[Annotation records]
※ ※ ※

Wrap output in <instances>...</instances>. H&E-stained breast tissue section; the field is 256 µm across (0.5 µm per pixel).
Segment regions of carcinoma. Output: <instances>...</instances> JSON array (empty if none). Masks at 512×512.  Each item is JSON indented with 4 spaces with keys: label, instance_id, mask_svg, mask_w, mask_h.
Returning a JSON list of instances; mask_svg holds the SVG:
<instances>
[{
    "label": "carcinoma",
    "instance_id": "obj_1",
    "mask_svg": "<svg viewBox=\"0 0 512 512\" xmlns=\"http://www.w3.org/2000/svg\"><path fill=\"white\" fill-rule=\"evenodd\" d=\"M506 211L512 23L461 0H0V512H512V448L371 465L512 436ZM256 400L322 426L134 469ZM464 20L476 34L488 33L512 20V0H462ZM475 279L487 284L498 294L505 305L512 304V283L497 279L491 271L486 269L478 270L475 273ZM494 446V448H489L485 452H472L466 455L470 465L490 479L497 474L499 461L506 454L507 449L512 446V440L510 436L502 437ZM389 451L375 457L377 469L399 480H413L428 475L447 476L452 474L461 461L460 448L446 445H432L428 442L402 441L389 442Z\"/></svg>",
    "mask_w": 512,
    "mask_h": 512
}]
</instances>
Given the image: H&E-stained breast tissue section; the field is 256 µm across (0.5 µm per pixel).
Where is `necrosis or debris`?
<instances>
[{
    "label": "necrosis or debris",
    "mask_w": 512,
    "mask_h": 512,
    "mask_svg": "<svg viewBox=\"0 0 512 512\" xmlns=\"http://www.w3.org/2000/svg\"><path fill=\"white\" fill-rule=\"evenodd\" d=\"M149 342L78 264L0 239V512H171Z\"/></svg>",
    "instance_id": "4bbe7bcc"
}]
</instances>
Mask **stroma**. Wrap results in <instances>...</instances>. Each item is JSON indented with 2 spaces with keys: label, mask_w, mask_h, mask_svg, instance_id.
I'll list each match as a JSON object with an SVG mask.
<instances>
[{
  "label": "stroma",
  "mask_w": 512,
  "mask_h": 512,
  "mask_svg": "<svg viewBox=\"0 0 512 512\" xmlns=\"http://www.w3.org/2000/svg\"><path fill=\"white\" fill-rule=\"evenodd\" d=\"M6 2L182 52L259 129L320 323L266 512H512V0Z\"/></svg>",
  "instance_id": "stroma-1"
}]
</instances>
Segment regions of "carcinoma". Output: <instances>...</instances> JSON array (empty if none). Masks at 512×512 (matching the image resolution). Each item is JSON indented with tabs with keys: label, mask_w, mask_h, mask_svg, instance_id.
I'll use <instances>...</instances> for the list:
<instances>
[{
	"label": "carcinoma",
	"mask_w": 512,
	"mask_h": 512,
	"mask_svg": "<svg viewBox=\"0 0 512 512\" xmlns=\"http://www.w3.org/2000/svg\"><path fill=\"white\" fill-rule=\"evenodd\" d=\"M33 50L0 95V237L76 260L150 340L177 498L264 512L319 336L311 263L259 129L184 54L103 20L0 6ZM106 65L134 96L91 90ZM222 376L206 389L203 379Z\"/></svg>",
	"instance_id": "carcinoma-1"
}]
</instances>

※ ※ ※

Extract the complete listing above, reproducing each line exactly.

Wrap output in <instances>...</instances>. H&E-stained breast tissue section; the field is 256 µm across (0.5 µm per pixel).
Segment regions of carcinoma. Output: <instances>...</instances> JSON array (empty if none). Masks at 512×512.  Each item is JSON indented with 4 spaces with keys: label, instance_id, mask_svg, mask_w, mask_h.
Returning a JSON list of instances; mask_svg holds the SVG:
<instances>
[{
    "label": "carcinoma",
    "instance_id": "obj_1",
    "mask_svg": "<svg viewBox=\"0 0 512 512\" xmlns=\"http://www.w3.org/2000/svg\"><path fill=\"white\" fill-rule=\"evenodd\" d=\"M506 211L512 23L461 0H0V512H512V448L371 465L512 436ZM256 400L322 426L134 469ZM464 20L476 34L488 33L512 20V0H462ZM475 279L487 284L498 294L505 305L512 304V283L497 279L491 271L486 269L478 270L475 273ZM494 446V448H489L485 452H472L466 455L470 465L490 479L497 474L499 461L506 454L507 449L512 446V440L510 436L502 437ZM389 451L375 457L377 469L399 480H413L428 475L447 476L452 474L461 461L460 448L446 445H432L428 442L402 441L389 442Z\"/></svg>",
    "mask_w": 512,
    "mask_h": 512
}]
</instances>
Given the image: H&E-stained breast tissue section; the field is 256 µm across (0.5 µm per pixel).
Where is `necrosis or debris`?
<instances>
[{
    "label": "necrosis or debris",
    "mask_w": 512,
    "mask_h": 512,
    "mask_svg": "<svg viewBox=\"0 0 512 512\" xmlns=\"http://www.w3.org/2000/svg\"><path fill=\"white\" fill-rule=\"evenodd\" d=\"M149 342L78 264L0 239V512H171Z\"/></svg>",
    "instance_id": "4bbe7bcc"
}]
</instances>
Mask **stroma**. Wrap results in <instances>...</instances>. Each item is JSON indented with 2 spaces with keys: label, mask_w, mask_h, mask_svg, instance_id.
I'll list each match as a JSON object with an SVG mask.
<instances>
[{
  "label": "stroma",
  "mask_w": 512,
  "mask_h": 512,
  "mask_svg": "<svg viewBox=\"0 0 512 512\" xmlns=\"http://www.w3.org/2000/svg\"><path fill=\"white\" fill-rule=\"evenodd\" d=\"M6 2L182 52L259 129L320 323L266 512H512V0Z\"/></svg>",
  "instance_id": "stroma-1"
}]
</instances>
Segment regions of "carcinoma". Output: <instances>...</instances> JSON array (empty if none). Masks at 512×512 (matching the image resolution). Each item is JSON indented with tabs with keys: label, mask_w, mask_h, mask_svg, instance_id.
I'll use <instances>...</instances> for the list:
<instances>
[{
	"label": "carcinoma",
	"mask_w": 512,
	"mask_h": 512,
	"mask_svg": "<svg viewBox=\"0 0 512 512\" xmlns=\"http://www.w3.org/2000/svg\"><path fill=\"white\" fill-rule=\"evenodd\" d=\"M33 50L0 95V237L76 260L150 340L177 498L264 512L319 336L311 263L259 129L184 54L103 20L0 6ZM106 65L134 96L91 90ZM222 376L206 389L203 379Z\"/></svg>",
	"instance_id": "carcinoma-1"
}]
</instances>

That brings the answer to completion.